Below are the entries; return exactly the line with "STEPPER2 pin IN2: D10 -> D7" and every later line, without anything else.
########
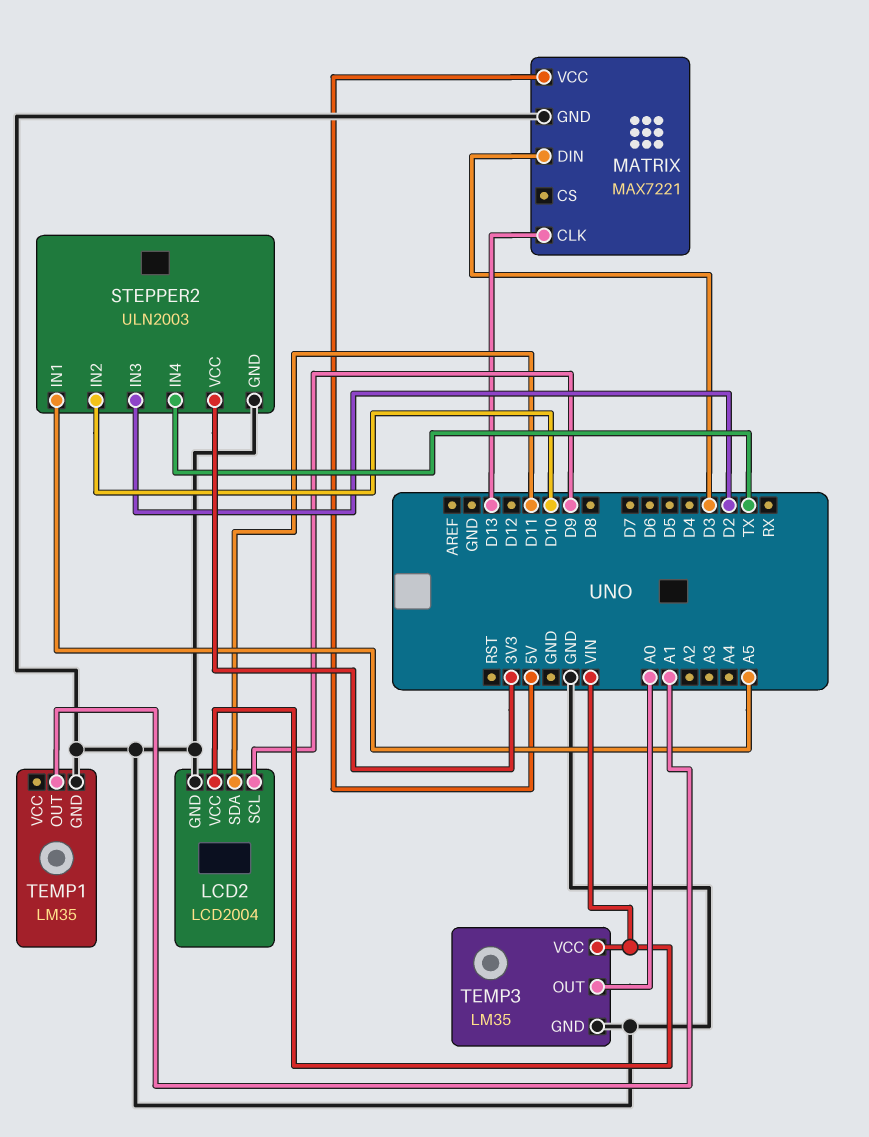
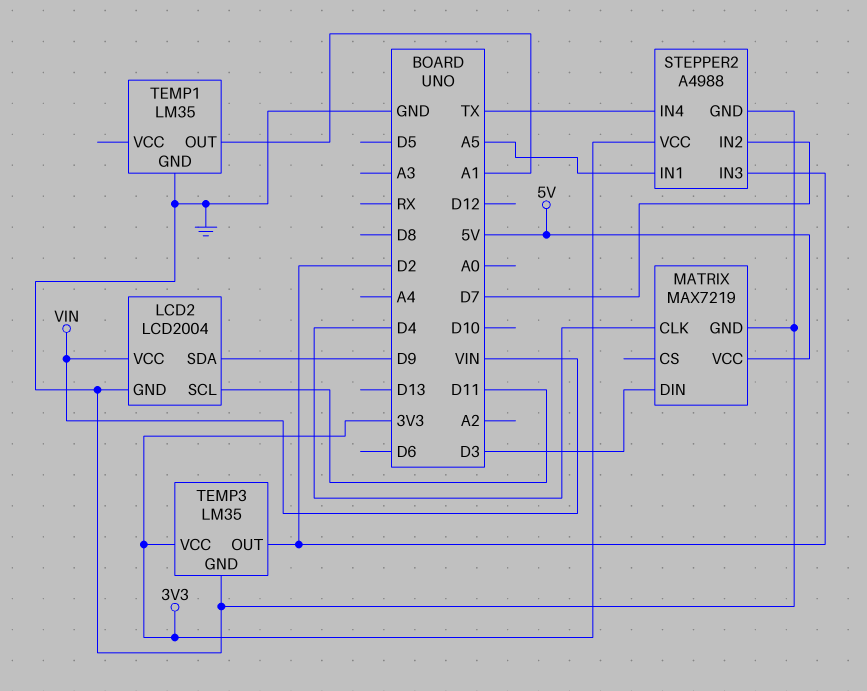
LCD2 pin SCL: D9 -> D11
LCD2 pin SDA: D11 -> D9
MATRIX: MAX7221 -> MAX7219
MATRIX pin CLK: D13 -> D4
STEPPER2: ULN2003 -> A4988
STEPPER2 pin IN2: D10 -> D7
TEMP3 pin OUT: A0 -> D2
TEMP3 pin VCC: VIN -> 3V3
########
### YOUR SOLUTION:
STEPPER2 pin IN2: D10 -> D7
TEMP3 pin OUT: A0 -> D2
TEMP3 pin VCC: VIN -> 3V3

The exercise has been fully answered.